### Records for the exercise

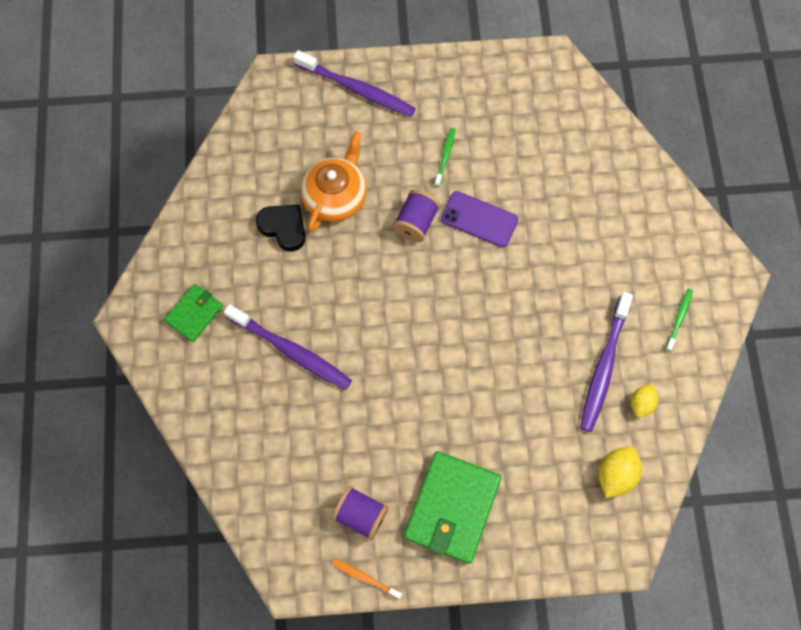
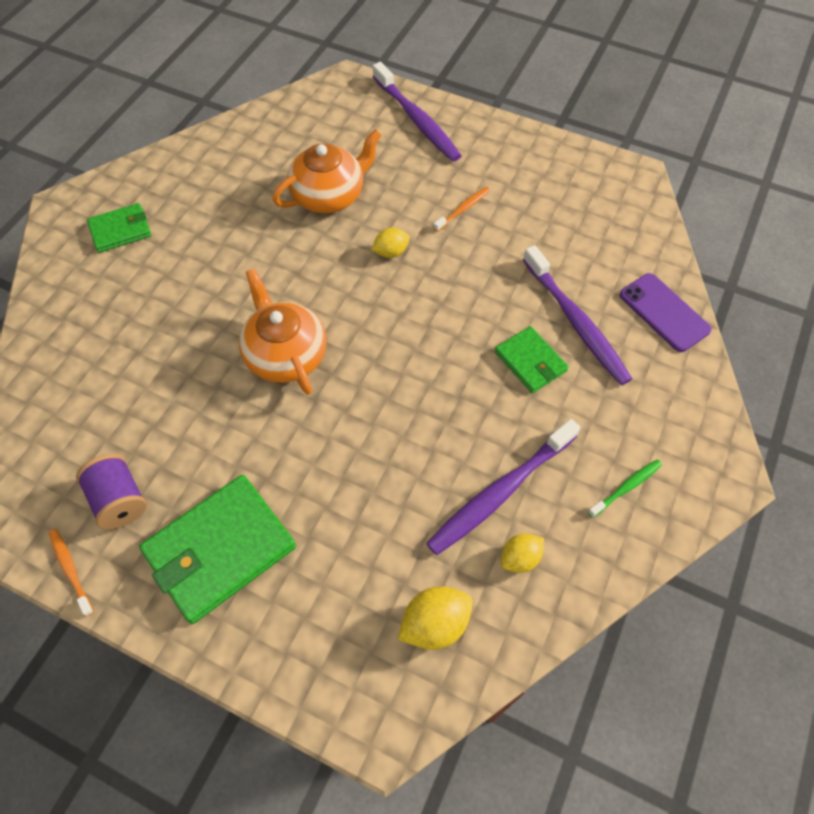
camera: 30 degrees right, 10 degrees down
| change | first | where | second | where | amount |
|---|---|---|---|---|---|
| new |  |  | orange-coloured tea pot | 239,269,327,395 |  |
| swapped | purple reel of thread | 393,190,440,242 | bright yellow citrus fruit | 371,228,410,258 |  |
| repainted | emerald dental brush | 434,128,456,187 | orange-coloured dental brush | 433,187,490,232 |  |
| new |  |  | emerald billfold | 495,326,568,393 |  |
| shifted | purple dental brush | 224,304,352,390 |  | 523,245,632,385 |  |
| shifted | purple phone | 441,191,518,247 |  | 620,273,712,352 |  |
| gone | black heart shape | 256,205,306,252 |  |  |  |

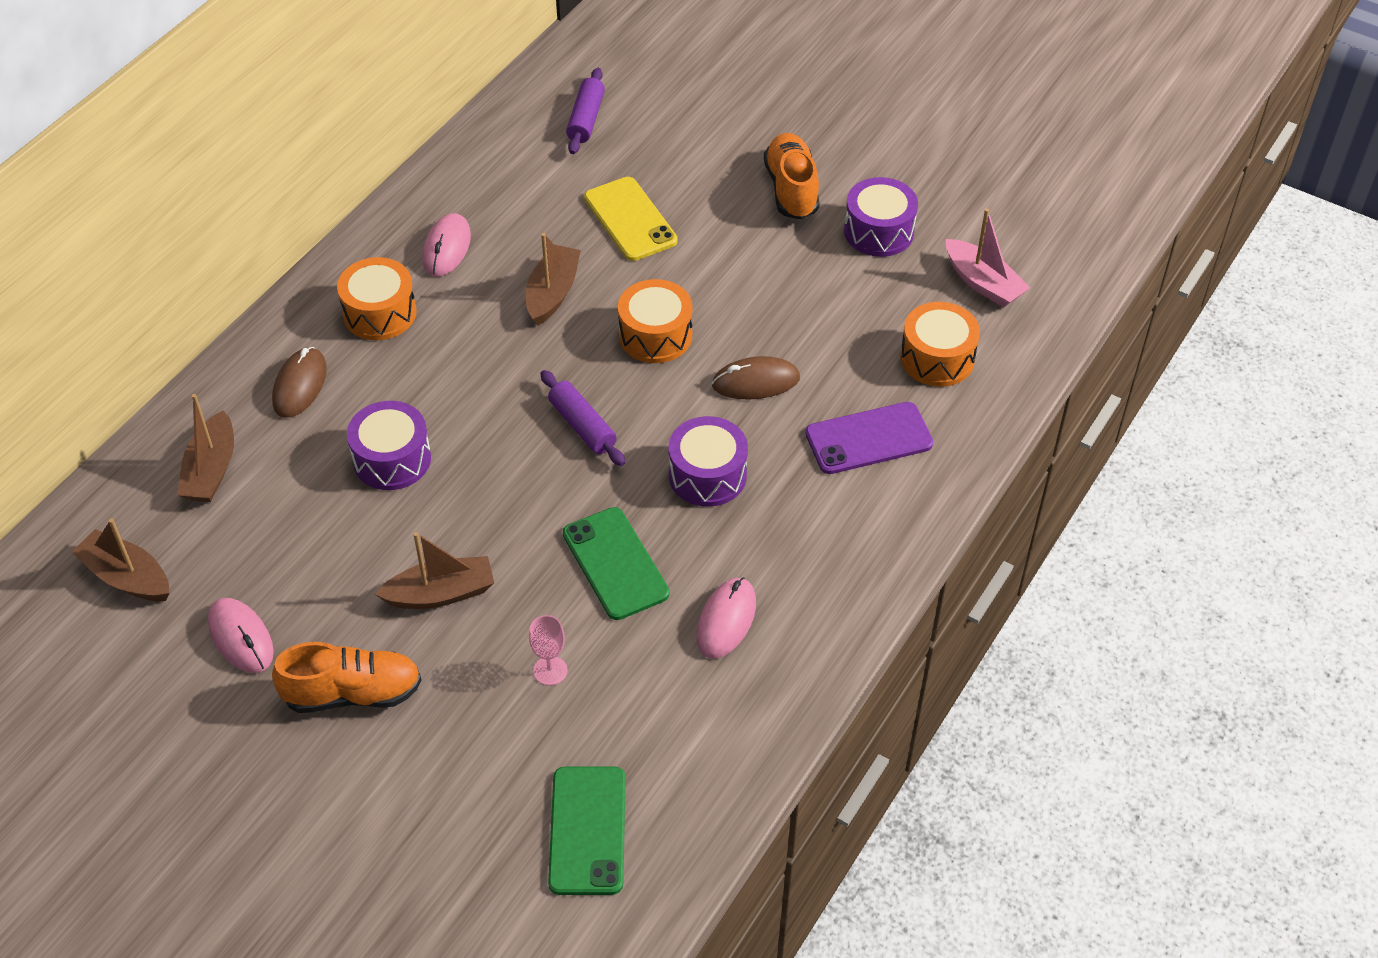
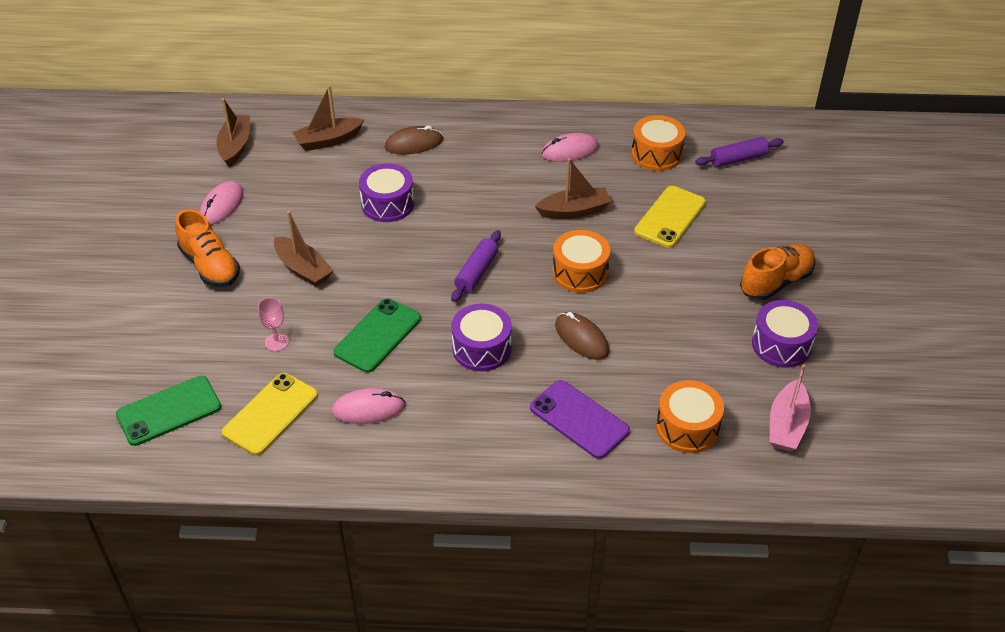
camera: 60 degrees right, 5 degrees down
| change | first | where | second | where | amount |
|---|---|---|---|---|---|
| new |  |  | bright yellow phone | 222,373,318,455 |  |
| shifted | orange-coloured snare drum | 337,257,416,340 |  | 631,115,685,171 |  |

### Problem requirements
Give back the material word for word and drop the pictures it holds.

### Finished task
camera: 30 degrees right, 10 degrees down
| change | first | where | second | where | amount |
|---|---|---|---|---|---|
| new |  |  | orange-coloured tea pot | 239,269,327,395 |  |
| swapped | purple reel of thread | 393,190,440,242 | bright yellow citrus fruit | 371,228,410,258 |  |
| repainted | emerald dental brush | 434,128,456,187 | orange-coloured dental brush | 433,187,490,232 |  |
| new |  |  | emerald billfold | 495,326,568,393 |  |
| shifted | purple dental brush | 224,304,352,390 |  | 523,245,632,385 |  |
| shifted | purple phone | 441,191,518,247 |  | 620,273,712,352 |  |
| gone | black heart shape | 256,205,306,252 |  |  |  |

camera: 60 degrees right, 5 degrees down
| change | first | where | second | where | amount |
|---|---|---|---|---|---|
| new |  |  | bright yellow phone | 222,373,318,455 |  |
| shifted | orange-coloured snare drum | 337,257,416,340 |  | 631,115,685,171 |  |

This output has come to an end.